START DATASET RECORDS

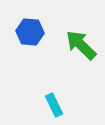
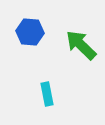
cyan rectangle: moved 7 px left, 11 px up; rotated 15 degrees clockwise
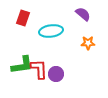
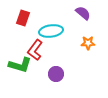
purple semicircle: moved 1 px up
green L-shape: moved 2 px left; rotated 25 degrees clockwise
red L-shape: moved 4 px left, 19 px up; rotated 140 degrees counterclockwise
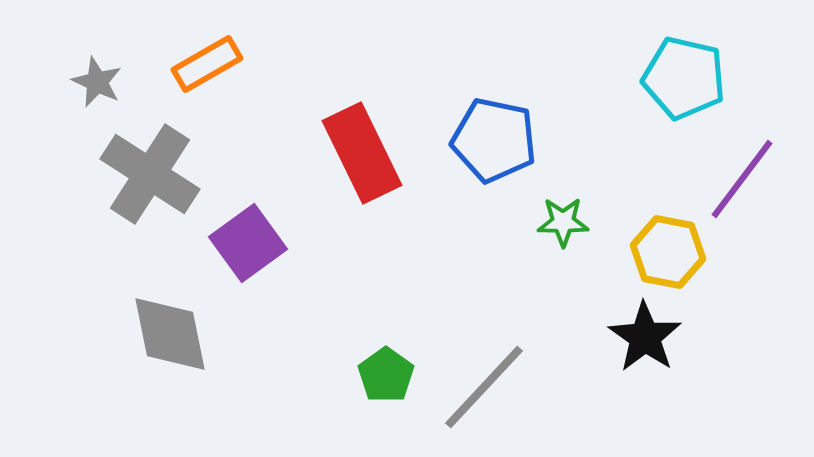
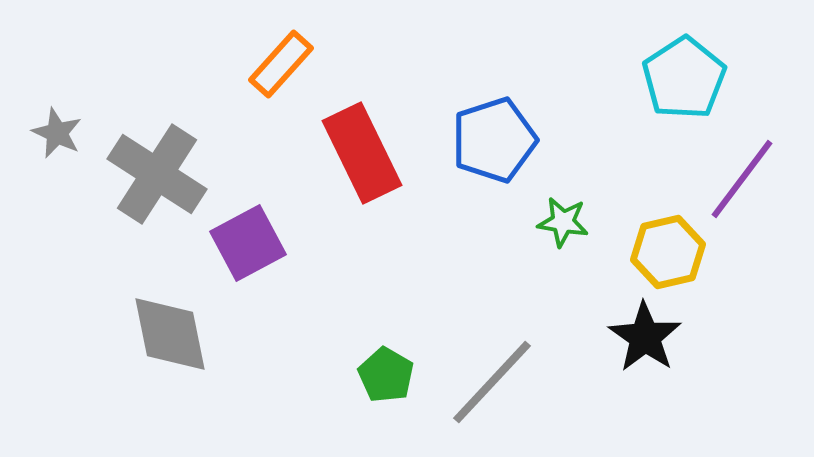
orange rectangle: moved 74 px right; rotated 18 degrees counterclockwise
cyan pentagon: rotated 26 degrees clockwise
gray star: moved 40 px left, 51 px down
blue pentagon: rotated 30 degrees counterclockwise
gray cross: moved 7 px right
green star: rotated 9 degrees clockwise
purple square: rotated 8 degrees clockwise
yellow hexagon: rotated 24 degrees counterclockwise
green pentagon: rotated 6 degrees counterclockwise
gray line: moved 8 px right, 5 px up
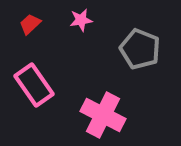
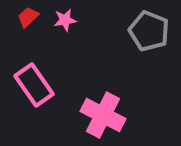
pink star: moved 16 px left
red trapezoid: moved 2 px left, 7 px up
gray pentagon: moved 9 px right, 18 px up
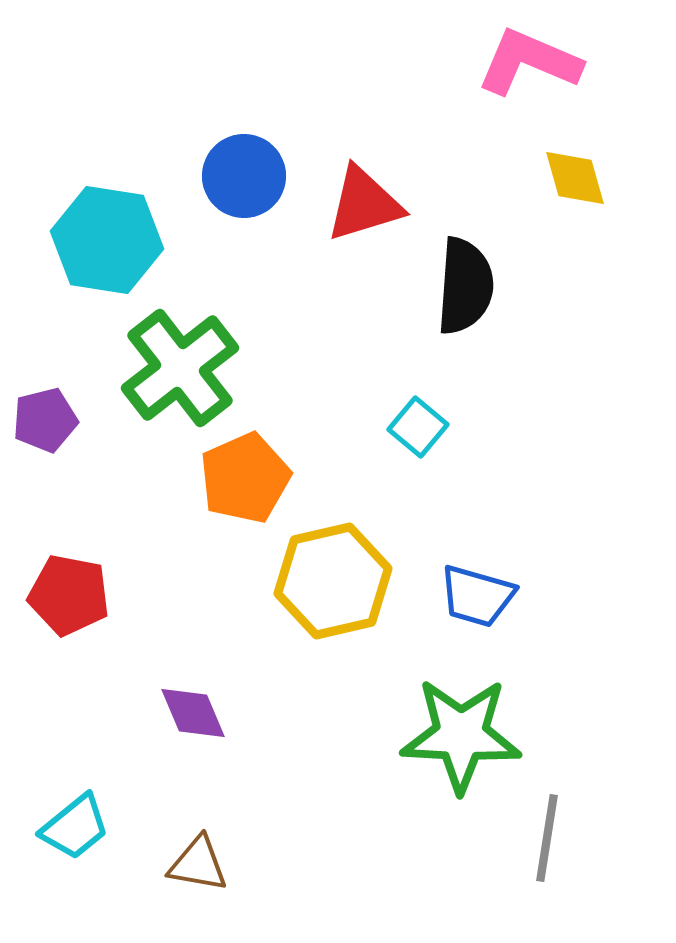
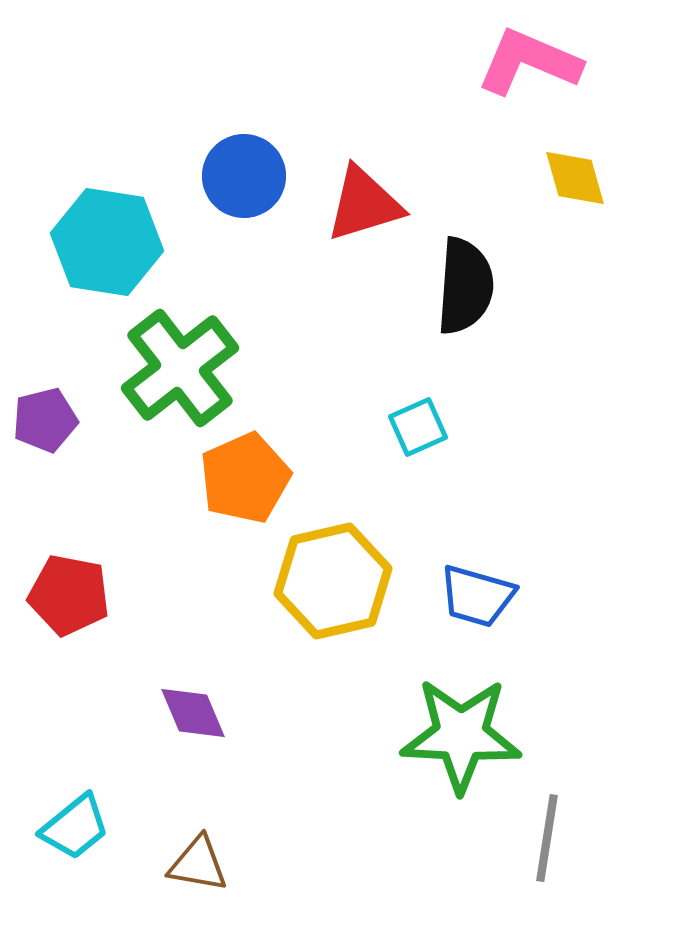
cyan hexagon: moved 2 px down
cyan square: rotated 26 degrees clockwise
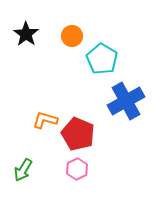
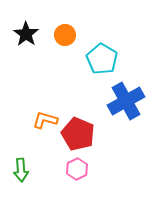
orange circle: moved 7 px left, 1 px up
green arrow: moved 2 px left; rotated 35 degrees counterclockwise
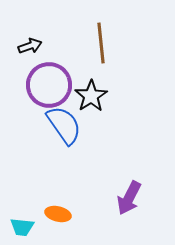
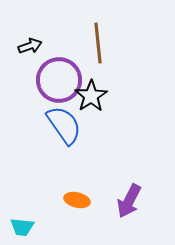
brown line: moved 3 px left
purple circle: moved 10 px right, 5 px up
purple arrow: moved 3 px down
orange ellipse: moved 19 px right, 14 px up
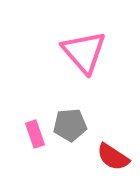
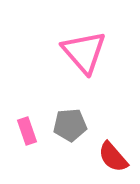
pink rectangle: moved 8 px left, 3 px up
red semicircle: rotated 16 degrees clockwise
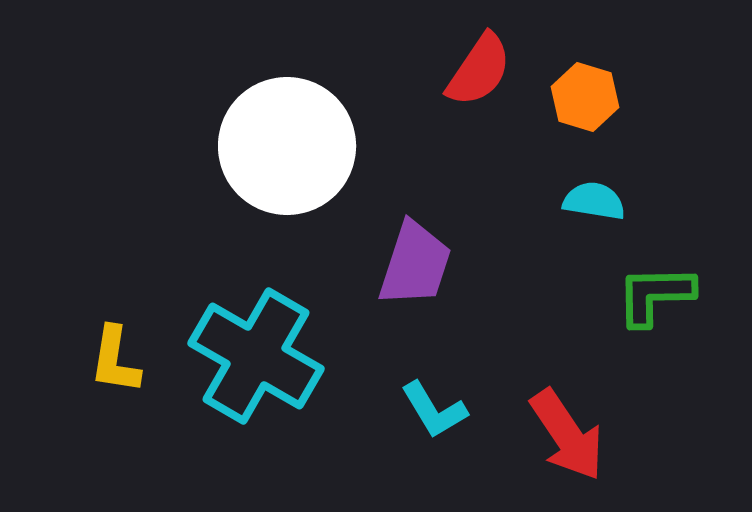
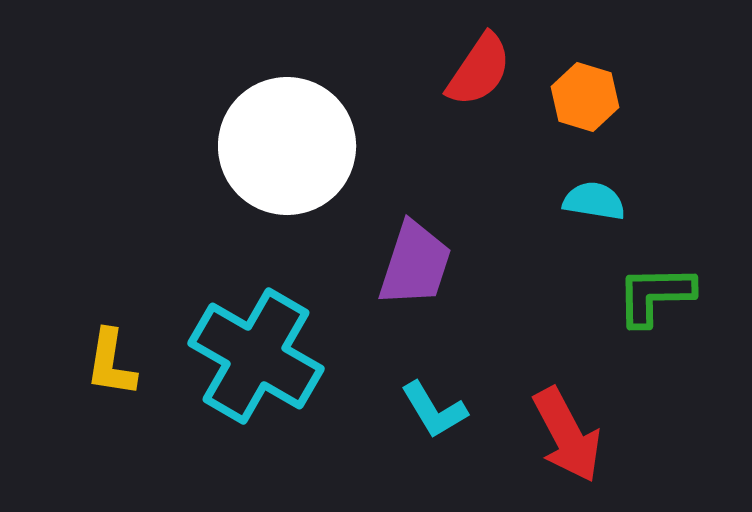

END DATASET RECORDS

TASK GOAL =
Determine how many lines of the material hold the string "gray", and state that number by itself.

RESPONSE BOX =
4